* Task goal: Give the items from the line holding "mortar [1423, 872]" through the line holding "Simone (584, 2303)", both included, as a JSON list of strings with one string per line and no blank lines.
+++
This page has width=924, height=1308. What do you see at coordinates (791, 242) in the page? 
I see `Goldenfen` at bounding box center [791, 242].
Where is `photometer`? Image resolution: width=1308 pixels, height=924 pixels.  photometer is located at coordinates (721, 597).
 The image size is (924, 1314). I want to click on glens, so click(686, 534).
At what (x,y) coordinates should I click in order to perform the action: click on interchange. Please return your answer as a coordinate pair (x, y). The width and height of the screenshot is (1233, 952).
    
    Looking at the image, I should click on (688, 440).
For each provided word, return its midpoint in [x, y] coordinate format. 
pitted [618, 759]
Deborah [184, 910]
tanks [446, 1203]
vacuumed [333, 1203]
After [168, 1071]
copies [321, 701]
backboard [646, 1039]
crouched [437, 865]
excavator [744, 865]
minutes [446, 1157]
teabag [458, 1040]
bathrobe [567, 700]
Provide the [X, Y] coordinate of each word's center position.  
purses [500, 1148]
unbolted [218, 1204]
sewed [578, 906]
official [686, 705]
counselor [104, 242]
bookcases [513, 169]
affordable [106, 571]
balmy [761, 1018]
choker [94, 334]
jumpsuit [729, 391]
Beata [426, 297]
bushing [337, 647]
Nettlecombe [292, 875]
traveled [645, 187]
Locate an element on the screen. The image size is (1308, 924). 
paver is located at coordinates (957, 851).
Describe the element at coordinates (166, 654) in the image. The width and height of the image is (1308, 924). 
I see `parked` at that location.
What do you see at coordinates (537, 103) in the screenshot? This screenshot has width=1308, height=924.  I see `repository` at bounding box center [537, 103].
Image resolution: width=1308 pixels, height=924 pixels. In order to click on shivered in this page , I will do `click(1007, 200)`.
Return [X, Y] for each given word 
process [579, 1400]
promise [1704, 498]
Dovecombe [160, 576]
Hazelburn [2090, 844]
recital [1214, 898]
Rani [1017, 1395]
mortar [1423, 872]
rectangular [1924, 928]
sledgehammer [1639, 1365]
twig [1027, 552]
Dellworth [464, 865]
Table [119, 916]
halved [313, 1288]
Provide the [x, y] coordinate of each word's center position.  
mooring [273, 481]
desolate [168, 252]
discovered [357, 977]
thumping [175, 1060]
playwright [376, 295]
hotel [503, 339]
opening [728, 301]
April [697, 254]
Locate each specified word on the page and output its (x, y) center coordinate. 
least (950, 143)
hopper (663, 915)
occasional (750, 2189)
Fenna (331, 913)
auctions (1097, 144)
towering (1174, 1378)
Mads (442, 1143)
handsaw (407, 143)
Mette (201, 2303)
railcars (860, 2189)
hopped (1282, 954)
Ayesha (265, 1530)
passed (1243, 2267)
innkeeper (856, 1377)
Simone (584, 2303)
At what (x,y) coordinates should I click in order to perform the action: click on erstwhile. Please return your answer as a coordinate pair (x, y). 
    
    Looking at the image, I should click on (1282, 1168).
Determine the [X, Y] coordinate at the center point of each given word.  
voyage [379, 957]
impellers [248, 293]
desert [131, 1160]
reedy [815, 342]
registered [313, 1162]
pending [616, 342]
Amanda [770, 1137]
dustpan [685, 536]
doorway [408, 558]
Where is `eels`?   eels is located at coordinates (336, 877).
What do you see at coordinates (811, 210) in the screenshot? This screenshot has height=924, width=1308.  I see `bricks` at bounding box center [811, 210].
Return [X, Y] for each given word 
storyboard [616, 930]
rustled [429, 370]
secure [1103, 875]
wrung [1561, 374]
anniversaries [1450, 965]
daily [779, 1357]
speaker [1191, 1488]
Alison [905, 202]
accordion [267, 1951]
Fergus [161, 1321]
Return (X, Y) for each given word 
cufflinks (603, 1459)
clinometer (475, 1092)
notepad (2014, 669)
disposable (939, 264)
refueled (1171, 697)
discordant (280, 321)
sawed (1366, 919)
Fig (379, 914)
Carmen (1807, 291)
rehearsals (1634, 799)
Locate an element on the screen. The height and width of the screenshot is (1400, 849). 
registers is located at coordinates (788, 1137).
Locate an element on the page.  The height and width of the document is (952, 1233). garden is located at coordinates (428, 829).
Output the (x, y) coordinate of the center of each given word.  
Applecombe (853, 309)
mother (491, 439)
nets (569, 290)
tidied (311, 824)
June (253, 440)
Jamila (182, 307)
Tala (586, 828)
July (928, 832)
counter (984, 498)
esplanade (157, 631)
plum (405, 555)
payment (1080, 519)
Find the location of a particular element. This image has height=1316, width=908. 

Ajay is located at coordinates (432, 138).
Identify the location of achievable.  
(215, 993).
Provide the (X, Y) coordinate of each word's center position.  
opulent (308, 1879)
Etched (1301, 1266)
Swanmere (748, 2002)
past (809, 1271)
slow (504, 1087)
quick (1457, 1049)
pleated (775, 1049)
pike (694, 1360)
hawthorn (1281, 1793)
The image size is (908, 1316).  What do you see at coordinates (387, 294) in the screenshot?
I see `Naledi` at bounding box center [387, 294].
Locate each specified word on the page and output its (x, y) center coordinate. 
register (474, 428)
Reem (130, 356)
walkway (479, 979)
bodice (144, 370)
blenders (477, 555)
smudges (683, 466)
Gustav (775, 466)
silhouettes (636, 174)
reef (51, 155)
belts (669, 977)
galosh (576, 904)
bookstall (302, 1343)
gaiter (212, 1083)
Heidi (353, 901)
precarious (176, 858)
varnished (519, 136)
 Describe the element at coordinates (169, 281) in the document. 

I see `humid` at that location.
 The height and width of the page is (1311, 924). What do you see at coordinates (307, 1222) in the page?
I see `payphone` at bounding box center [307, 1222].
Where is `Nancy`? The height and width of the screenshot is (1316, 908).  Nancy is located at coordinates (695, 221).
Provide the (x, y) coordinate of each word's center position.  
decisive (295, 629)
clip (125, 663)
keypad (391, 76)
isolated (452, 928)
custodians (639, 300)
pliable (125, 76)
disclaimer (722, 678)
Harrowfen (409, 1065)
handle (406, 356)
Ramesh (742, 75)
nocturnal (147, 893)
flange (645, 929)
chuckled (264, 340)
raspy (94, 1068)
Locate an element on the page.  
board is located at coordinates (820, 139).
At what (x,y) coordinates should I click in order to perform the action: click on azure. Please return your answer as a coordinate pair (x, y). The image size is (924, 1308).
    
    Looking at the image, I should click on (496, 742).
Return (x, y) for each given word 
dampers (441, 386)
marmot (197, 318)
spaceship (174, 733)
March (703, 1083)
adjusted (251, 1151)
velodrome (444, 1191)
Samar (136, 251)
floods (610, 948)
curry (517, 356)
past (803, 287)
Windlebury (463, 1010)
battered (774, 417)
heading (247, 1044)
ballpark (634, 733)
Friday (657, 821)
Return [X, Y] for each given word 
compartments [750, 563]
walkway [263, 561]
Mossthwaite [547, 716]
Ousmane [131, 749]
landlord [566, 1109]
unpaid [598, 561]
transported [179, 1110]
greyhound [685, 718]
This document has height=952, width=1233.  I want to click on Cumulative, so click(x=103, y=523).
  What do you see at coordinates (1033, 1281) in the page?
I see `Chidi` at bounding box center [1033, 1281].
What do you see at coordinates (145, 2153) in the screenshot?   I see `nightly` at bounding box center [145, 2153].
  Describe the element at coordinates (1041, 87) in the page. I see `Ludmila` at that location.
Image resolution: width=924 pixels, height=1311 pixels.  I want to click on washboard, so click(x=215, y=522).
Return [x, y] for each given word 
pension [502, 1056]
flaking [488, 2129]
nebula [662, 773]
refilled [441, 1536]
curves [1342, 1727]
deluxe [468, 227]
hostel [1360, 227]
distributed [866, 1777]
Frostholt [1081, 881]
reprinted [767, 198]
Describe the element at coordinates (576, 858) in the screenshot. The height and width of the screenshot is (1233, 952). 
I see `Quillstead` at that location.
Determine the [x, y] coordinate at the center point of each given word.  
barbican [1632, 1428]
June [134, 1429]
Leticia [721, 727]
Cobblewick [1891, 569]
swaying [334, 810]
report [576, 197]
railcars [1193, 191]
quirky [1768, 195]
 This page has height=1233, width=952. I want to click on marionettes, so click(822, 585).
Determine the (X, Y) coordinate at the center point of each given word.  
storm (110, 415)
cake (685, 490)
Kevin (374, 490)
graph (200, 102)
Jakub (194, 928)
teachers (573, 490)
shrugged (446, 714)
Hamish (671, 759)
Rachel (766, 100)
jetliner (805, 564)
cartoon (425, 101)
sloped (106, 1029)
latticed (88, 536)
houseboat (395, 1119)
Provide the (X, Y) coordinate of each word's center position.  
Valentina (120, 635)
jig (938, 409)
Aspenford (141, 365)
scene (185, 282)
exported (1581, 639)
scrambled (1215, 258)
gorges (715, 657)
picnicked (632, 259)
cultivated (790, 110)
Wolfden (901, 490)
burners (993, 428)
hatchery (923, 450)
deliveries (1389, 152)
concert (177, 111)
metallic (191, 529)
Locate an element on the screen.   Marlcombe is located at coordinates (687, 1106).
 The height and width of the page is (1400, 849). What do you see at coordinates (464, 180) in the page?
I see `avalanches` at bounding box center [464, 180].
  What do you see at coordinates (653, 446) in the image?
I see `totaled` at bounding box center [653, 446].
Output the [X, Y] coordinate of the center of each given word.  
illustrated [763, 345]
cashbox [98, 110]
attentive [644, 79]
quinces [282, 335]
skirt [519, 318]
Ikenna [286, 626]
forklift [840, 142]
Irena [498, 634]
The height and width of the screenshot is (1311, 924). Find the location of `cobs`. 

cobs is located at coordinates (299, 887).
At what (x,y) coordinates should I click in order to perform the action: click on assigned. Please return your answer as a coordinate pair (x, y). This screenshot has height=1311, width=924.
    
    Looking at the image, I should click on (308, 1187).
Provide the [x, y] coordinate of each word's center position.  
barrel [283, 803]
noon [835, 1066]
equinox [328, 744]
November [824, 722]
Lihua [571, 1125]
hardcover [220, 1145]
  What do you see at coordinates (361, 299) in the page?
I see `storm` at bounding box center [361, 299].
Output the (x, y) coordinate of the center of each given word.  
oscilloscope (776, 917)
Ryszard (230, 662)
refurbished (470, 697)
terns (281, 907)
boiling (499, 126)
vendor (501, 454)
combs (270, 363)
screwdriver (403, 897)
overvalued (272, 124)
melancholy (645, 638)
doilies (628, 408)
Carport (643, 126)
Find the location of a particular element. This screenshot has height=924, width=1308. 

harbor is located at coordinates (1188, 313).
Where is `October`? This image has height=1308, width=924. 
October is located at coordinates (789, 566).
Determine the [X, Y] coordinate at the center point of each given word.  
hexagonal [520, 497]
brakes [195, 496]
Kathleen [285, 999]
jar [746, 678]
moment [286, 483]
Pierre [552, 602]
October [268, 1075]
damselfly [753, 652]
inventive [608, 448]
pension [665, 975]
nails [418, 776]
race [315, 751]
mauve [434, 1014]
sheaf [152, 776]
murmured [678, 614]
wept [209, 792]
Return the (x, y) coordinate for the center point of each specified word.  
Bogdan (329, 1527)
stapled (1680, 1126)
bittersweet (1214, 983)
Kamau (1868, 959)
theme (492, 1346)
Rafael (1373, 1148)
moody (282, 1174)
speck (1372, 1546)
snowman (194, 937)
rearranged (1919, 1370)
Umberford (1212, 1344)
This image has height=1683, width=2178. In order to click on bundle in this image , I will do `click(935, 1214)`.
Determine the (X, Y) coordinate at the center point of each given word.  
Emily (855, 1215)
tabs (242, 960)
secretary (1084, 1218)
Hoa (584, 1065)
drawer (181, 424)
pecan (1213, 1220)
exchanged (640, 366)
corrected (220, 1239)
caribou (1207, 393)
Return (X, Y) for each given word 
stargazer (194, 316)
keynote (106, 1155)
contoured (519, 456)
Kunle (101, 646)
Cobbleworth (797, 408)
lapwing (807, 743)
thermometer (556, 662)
+++
* Final result:
[
  "mortar [1423, 872]",
  "rectangular [1924, 928]",
  "sledgehammer [1639, 1365]",
  "twig [1027, 552]",
  "Dellworth [464, 865]",
  "Table [119, 916]",
  "halved [313, 1288]",
  "Provide the [x, y] coordinate of each word's center position.  ",
  "mooring [273, 481]",
  "desolate [168, 252]",
  "discovered [357, 977]",
  "thumping [175, 1060]",
  "playwright [376, 295]",
  "hotel [503, 339]",
  "opening [728, 301]",
  "April [697, 254]",
  "Locate each specified word on the page and output its (x, y) center coordinate. ",
  "least (950, 143)",
  "hopper (663, 915)",
  "occasional (750, 2189)",
  "Fenna (331, 913)",
  "auctions (1097, 144)",
  "towering (1174, 1378)",
  "Mads (442, 1143)",
  "handsaw (407, 143)",
  "Mette (201, 2303)",
  "railcars (860, 2189)",
  "hopped (1282, 954)",
  "Ayesha (265, 1530)",
  "passed (1243, 2267)",
  "innkeeper (856, 1377)",
  "Simone (584, 2303)"
]